> _Requirement_: Transcribe every entry below word for word, but skip the pictures.

> _Input material_:

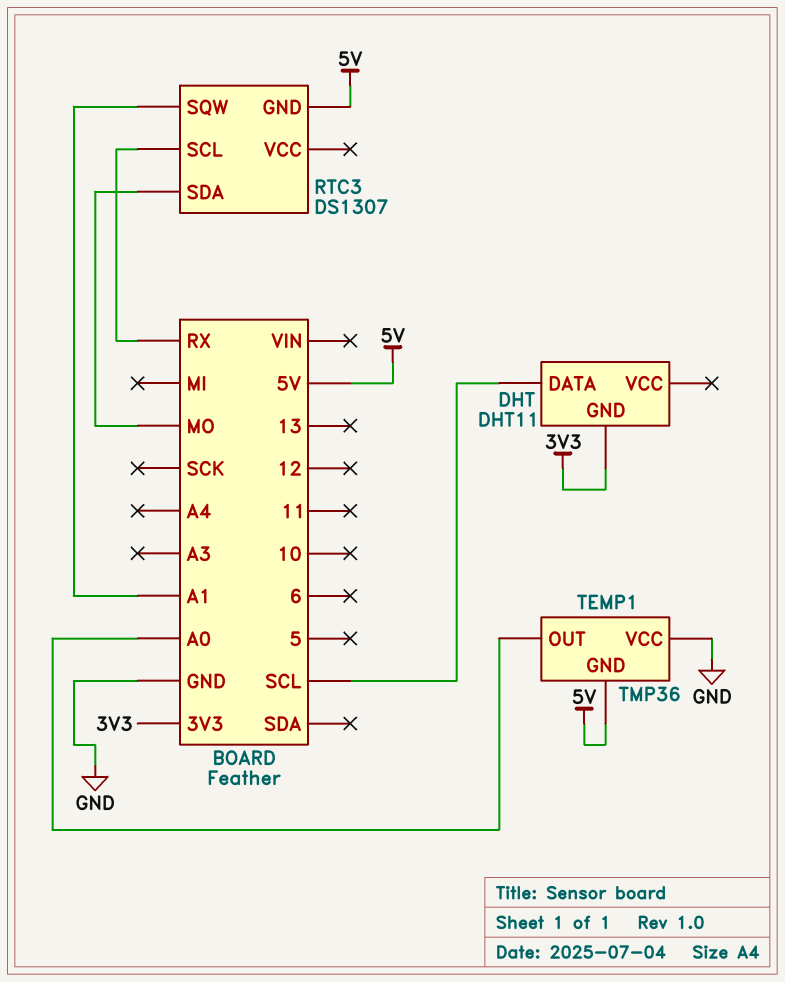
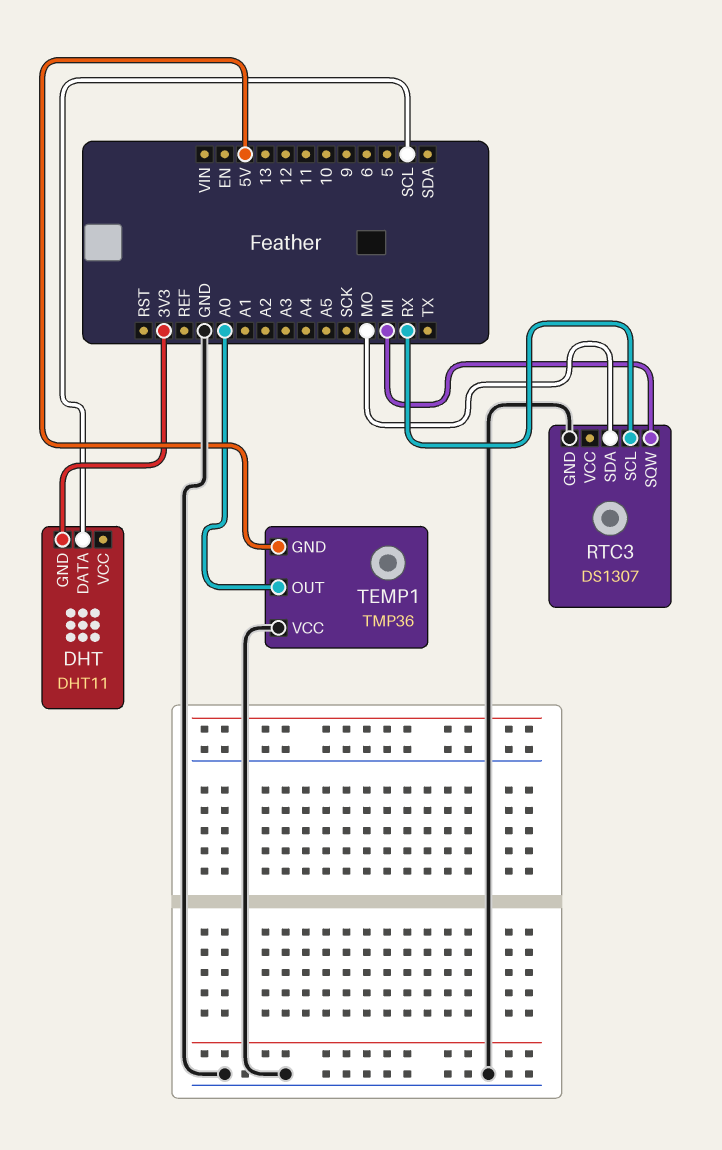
RTC3 pin GND: 5V -> GND
RTC3 pin SQW: A1 -> MI

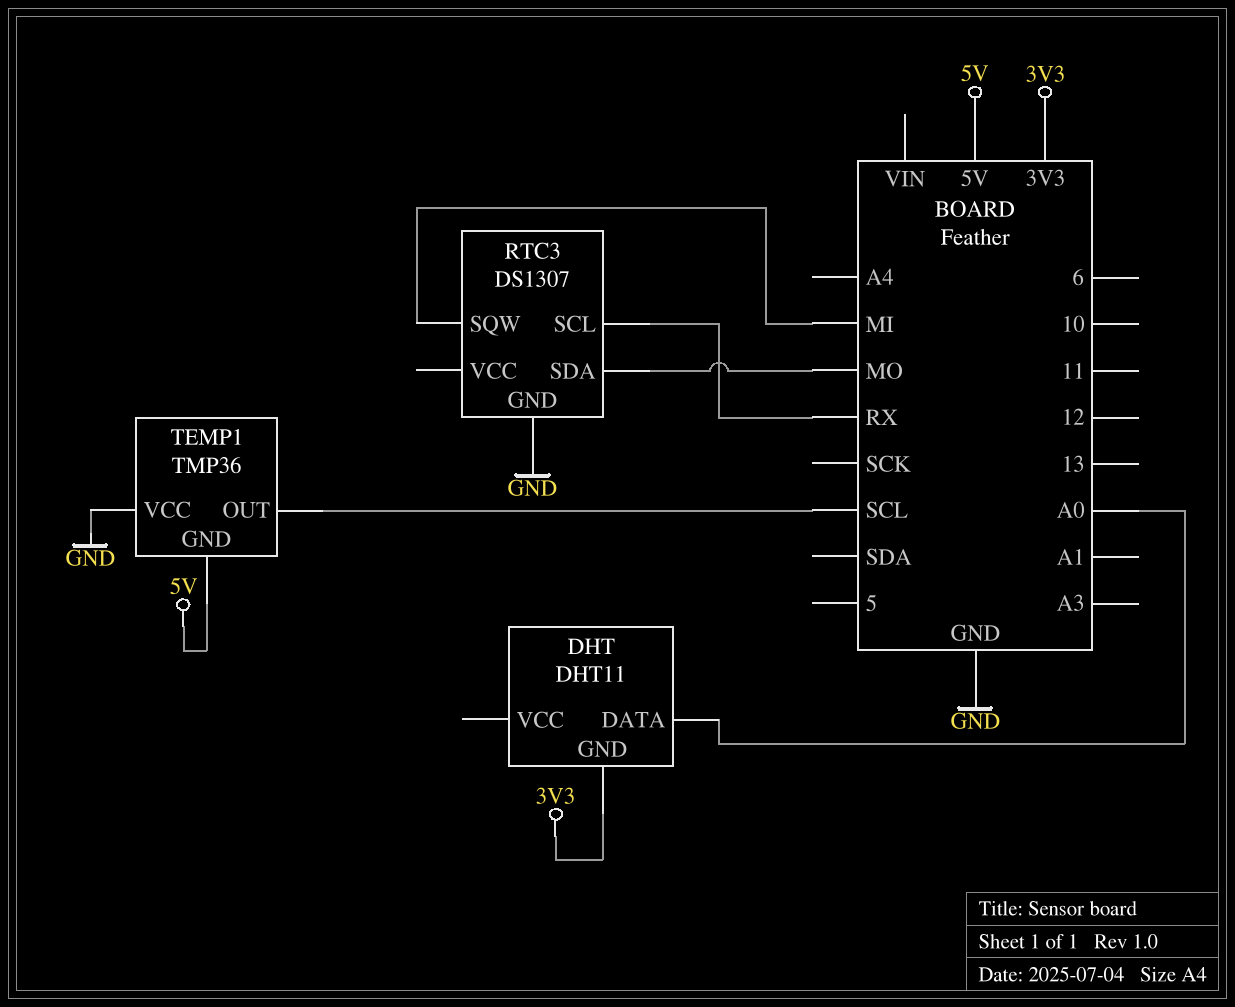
DHT pin DATA: SCL -> A0
TEMP1 pin OUT: A0 -> SCL

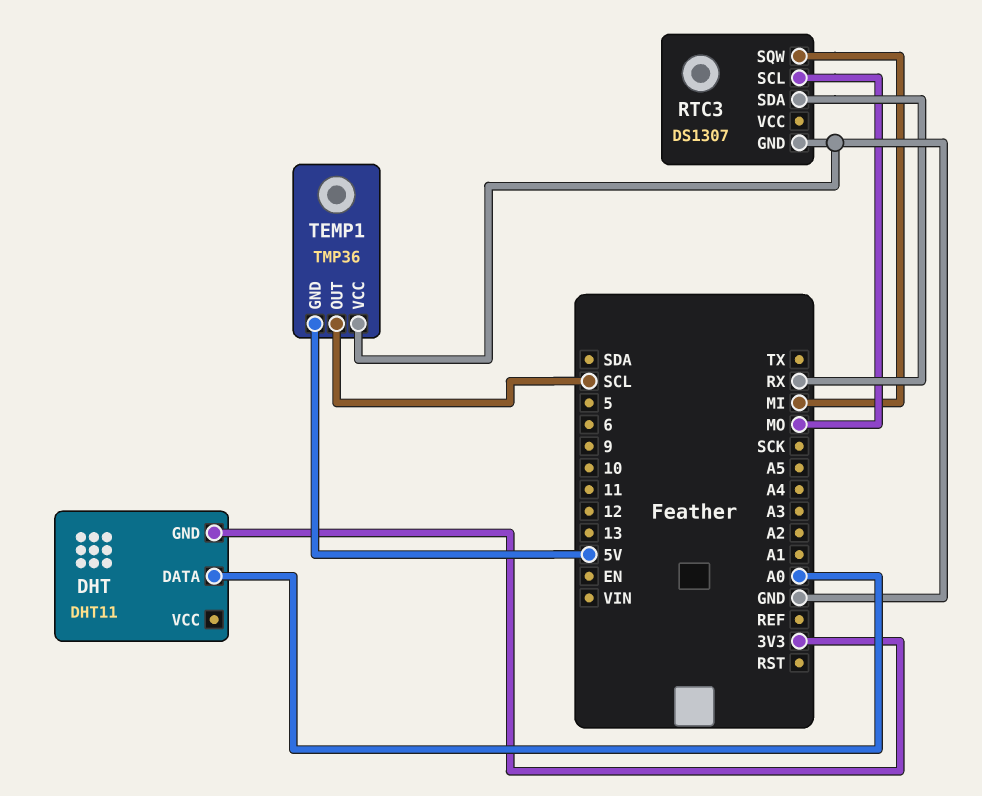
RTC3 pin SCL: RX -> MO
RTC3 pin SDA: MO -> RX

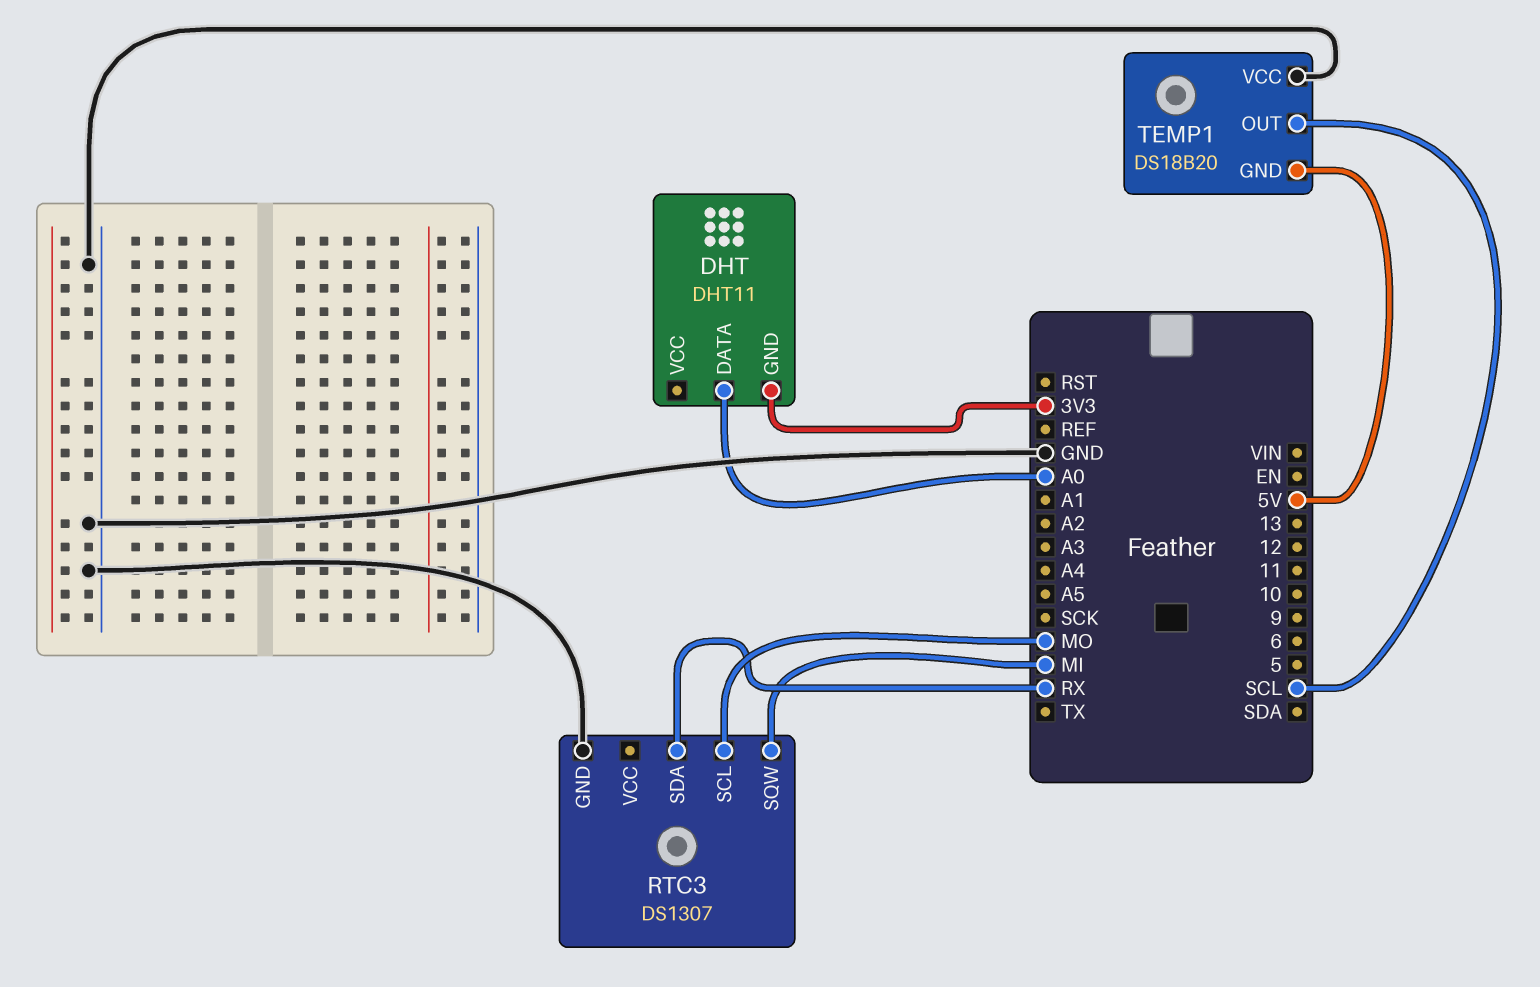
TEMP1: TMP36 -> DS18B20

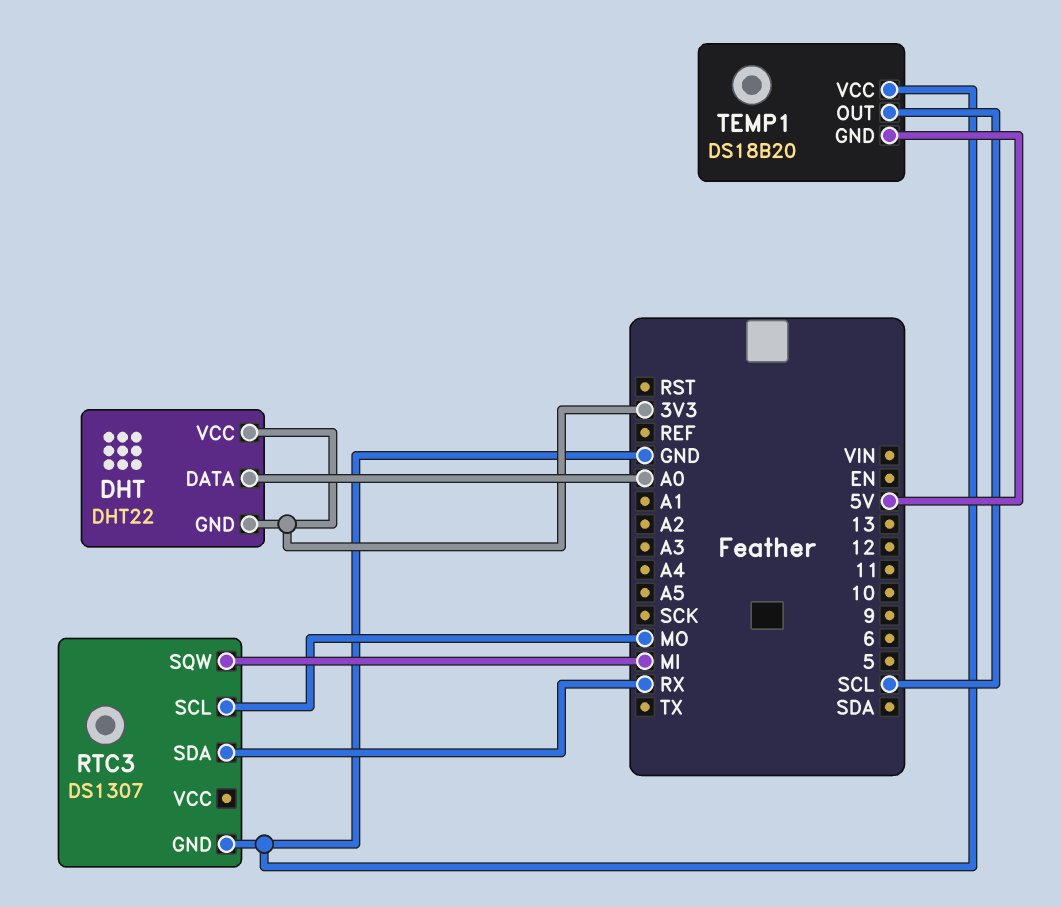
DHT: DHT11 -> DHT22
DHT pin VCC: none -> 3V3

> _Answer to this exercise_:
RTC3 pin GND: 5V -> GND
RTC3 pin SQW: A1 -> MI

DHT pin DATA: SCL -> A0
TEMP1 pin OUT: A0 -> SCL

RTC3 pin SCL: RX -> MO
RTC3 pin SDA: MO -> RX

TEMP1: TMP36 -> DS18B20

DHT: DHT11 -> DHT22
DHT pin VCC: none -> 3V3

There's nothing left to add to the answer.